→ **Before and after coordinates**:

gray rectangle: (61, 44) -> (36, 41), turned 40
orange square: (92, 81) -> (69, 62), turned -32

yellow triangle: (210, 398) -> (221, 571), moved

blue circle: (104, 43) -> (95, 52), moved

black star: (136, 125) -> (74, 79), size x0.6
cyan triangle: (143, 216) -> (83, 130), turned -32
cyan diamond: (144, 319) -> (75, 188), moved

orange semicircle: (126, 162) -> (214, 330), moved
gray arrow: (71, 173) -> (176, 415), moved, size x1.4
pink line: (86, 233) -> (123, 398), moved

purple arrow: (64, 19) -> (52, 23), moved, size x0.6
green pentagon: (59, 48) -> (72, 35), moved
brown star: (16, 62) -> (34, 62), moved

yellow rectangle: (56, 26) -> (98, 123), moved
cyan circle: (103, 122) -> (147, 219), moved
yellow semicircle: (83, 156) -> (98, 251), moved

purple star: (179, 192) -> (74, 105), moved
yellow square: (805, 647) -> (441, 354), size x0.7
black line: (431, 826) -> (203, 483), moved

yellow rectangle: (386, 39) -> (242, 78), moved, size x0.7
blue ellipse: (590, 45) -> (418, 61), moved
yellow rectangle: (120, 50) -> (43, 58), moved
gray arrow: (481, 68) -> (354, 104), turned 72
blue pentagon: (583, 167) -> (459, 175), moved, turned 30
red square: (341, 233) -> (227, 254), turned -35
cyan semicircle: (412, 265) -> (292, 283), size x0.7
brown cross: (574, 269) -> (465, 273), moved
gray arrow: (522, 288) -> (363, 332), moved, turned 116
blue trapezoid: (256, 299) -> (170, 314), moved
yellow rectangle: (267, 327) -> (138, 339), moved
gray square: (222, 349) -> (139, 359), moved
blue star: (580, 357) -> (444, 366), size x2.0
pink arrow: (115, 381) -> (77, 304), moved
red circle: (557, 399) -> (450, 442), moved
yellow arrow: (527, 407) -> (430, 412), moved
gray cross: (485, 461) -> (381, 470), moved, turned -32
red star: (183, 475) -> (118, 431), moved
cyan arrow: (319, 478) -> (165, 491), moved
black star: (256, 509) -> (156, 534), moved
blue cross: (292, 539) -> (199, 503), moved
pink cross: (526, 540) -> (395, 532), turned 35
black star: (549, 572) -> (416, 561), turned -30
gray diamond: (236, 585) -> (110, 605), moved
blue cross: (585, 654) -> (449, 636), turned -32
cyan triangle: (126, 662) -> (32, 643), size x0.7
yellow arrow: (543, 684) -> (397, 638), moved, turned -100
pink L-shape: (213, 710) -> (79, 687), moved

→ **TASK DESCRIPTION**:
The required output is every line of the entries, starting at the one that contains "green pentagon: (59, 48) -> (72, 35), moved" and ending at the last, copied exactly.

→ **TASK RESPONSE**:
green pentagon: (59, 48) -> (72, 35), moved
brown star: (16, 62) -> (34, 62), moved

yellow rectangle: (56, 26) -> (98, 123), moved
cyan circle: (103, 122) -> (147, 219), moved
yellow semicircle: (83, 156) -> (98, 251), moved

purple star: (179, 192) -> (74, 105), moved
yellow square: (805, 647) -> (441, 354), size x0.7
black line: (431, 826) -> (203, 483), moved

yellow rectangle: (386, 39) -> (242, 78), moved, size x0.7
blue ellipse: (590, 45) -> (418, 61), moved
yellow rectangle: (120, 50) -> (43, 58), moved
gray arrow: (481, 68) -> (354, 104), turned 72
blue pentagon: (583, 167) -> (459, 175), moved, turned 30
red square: (341, 233) -> (227, 254), turned -35
cyan semicircle: (412, 265) -> (292, 283), size x0.7
brown cross: (574, 269) -> (465, 273), moved
gray arrow: (522, 288) -> (363, 332), moved, turned 116
blue trapezoid: (256, 299) -> (170, 314), moved
yellow rectangle: (267, 327) -> (138, 339), moved
gray square: (222, 349) -> (139, 359), moved
blue star: (580, 357) -> (444, 366), size x2.0
pink arrow: (115, 381) -> (77, 304), moved
red circle: (557, 399) -> (450, 442), moved
yellow arrow: (527, 407) -> (430, 412), moved
gray cross: (485, 461) -> (381, 470), moved, turned -32
red star: (183, 475) -> (118, 431), moved
cyan arrow: (319, 478) -> (165, 491), moved
black star: (256, 509) -> (156, 534), moved
blue cross: (292, 539) -> (199, 503), moved
pink cross: (526, 540) -> (395, 532), turned 35
black star: (549, 572) -> (416, 561), turned -30
gray diamond: (236, 585) -> (110, 605), moved
blue cross: (585, 654) -> (449, 636), turned -32
cyan triangle: (126, 662) -> (32, 643), size x0.7
yellow arrow: (543, 684) -> (397, 638), moved, turned -100
pink L-shape: (213, 710) -> (79, 687), moved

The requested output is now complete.